- _Activity_: Your task is to copy the lines of the data below from the line holding "op=replace; was=green_pekule; now=blue_murare;" through the line holding "op=insert; now=blue_letede; in_second=459,254,494,277", inclusive, exactly and with nothing added.
*****
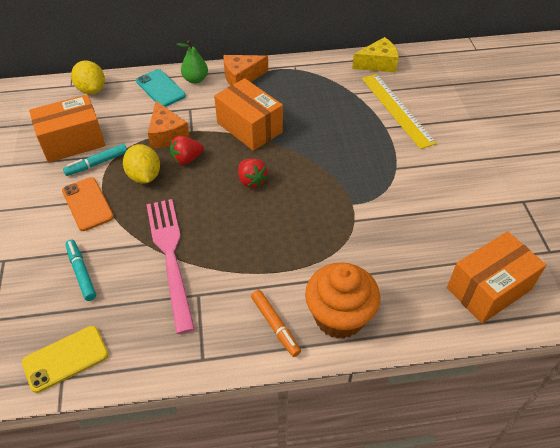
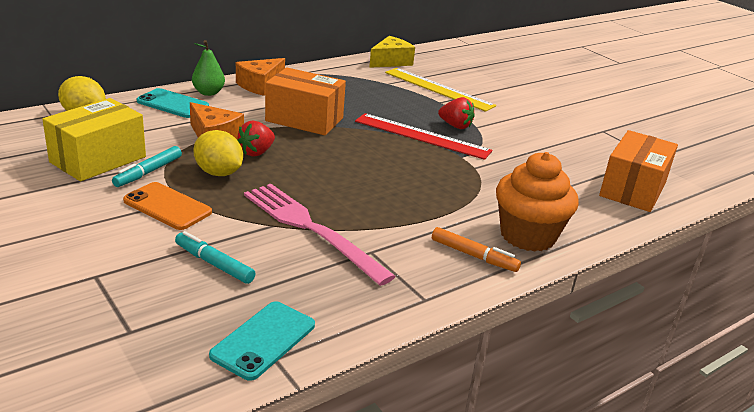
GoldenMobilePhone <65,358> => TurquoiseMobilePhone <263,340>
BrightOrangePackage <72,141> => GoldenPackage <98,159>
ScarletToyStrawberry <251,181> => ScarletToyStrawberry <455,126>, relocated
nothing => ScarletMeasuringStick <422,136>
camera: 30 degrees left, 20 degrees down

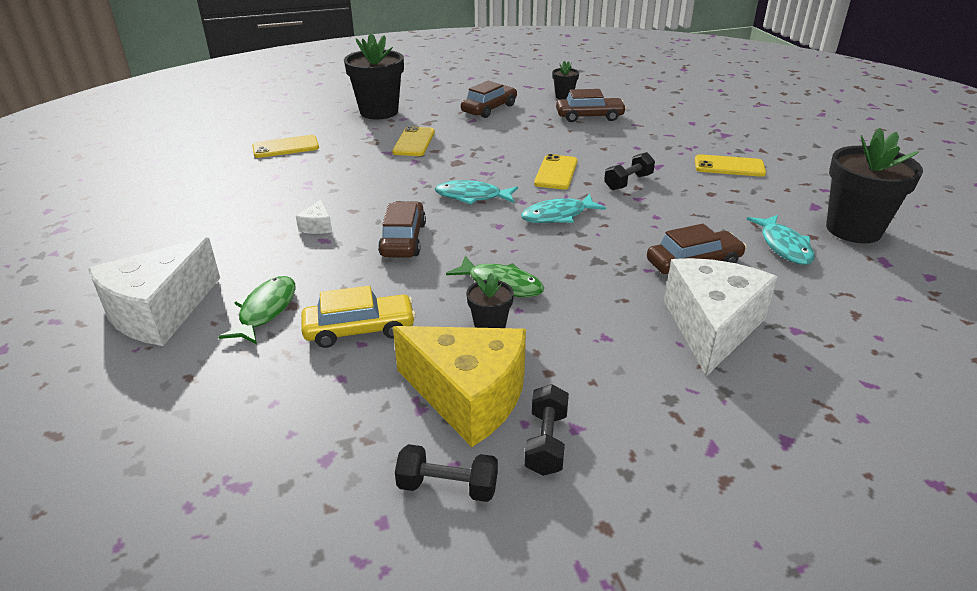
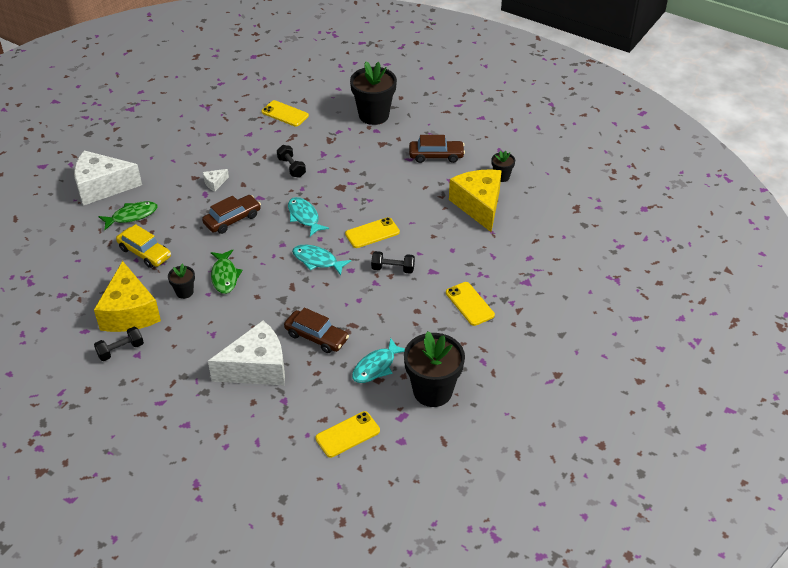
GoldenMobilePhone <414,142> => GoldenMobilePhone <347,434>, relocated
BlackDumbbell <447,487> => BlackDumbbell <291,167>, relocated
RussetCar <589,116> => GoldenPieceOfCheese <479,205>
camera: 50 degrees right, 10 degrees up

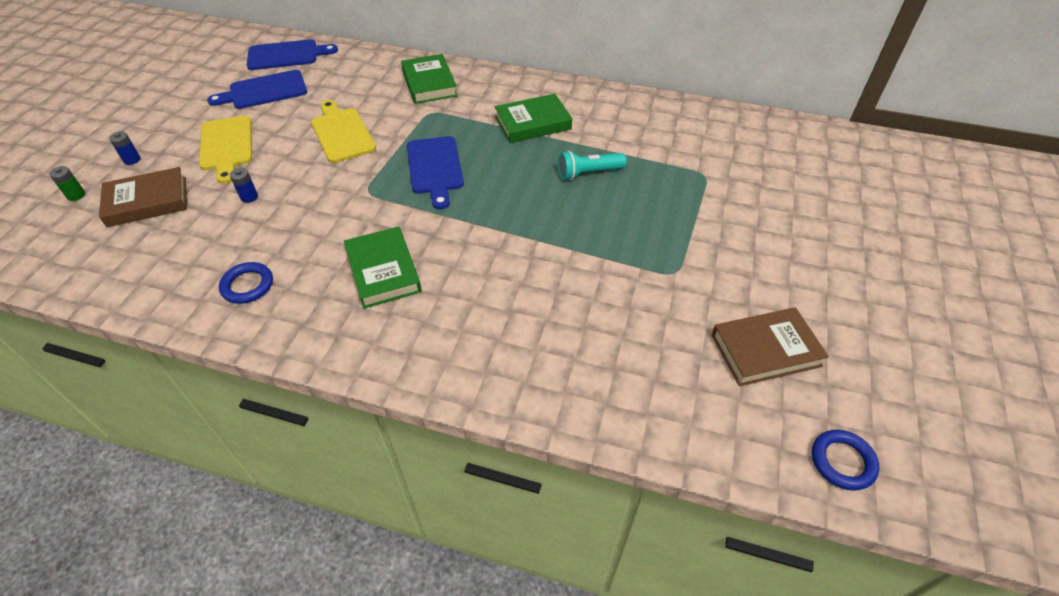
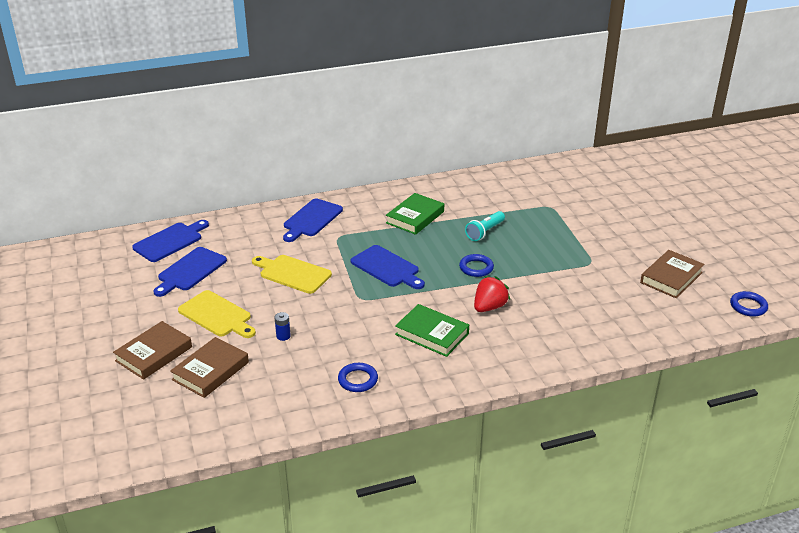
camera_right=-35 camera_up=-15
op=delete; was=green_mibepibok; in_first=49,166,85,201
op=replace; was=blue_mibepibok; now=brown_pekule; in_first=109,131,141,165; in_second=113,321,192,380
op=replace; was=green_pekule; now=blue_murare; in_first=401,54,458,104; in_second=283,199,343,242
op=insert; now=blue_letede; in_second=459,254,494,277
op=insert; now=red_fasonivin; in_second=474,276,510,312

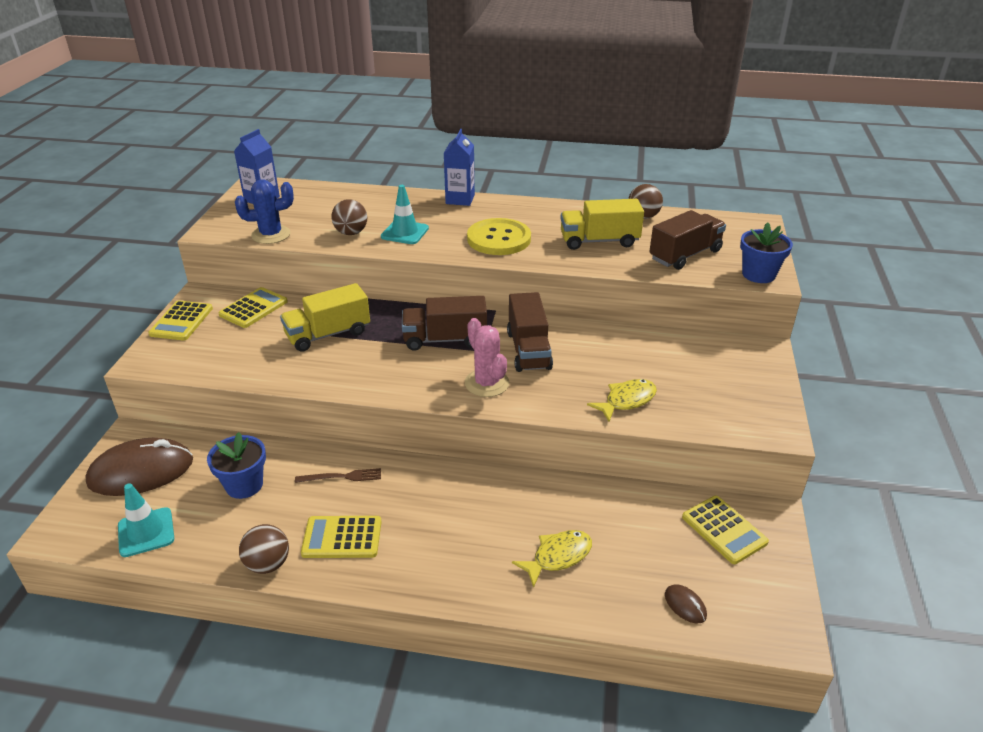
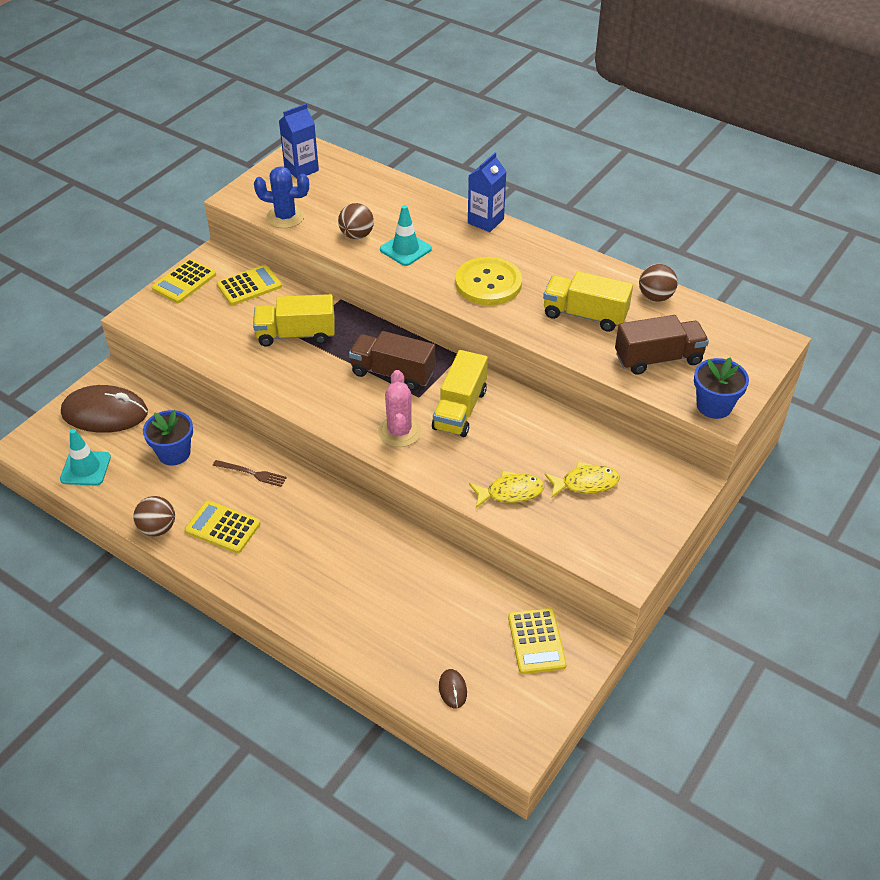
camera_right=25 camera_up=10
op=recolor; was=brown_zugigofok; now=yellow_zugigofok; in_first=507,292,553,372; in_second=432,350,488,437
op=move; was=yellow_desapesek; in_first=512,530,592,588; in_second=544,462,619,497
*****
- _Task answer_:
op=replace; was=green_pekule; now=blue_murare; in_first=401,54,458,104; in_second=283,199,343,242
op=insert; now=blue_letede; in_second=459,254,494,277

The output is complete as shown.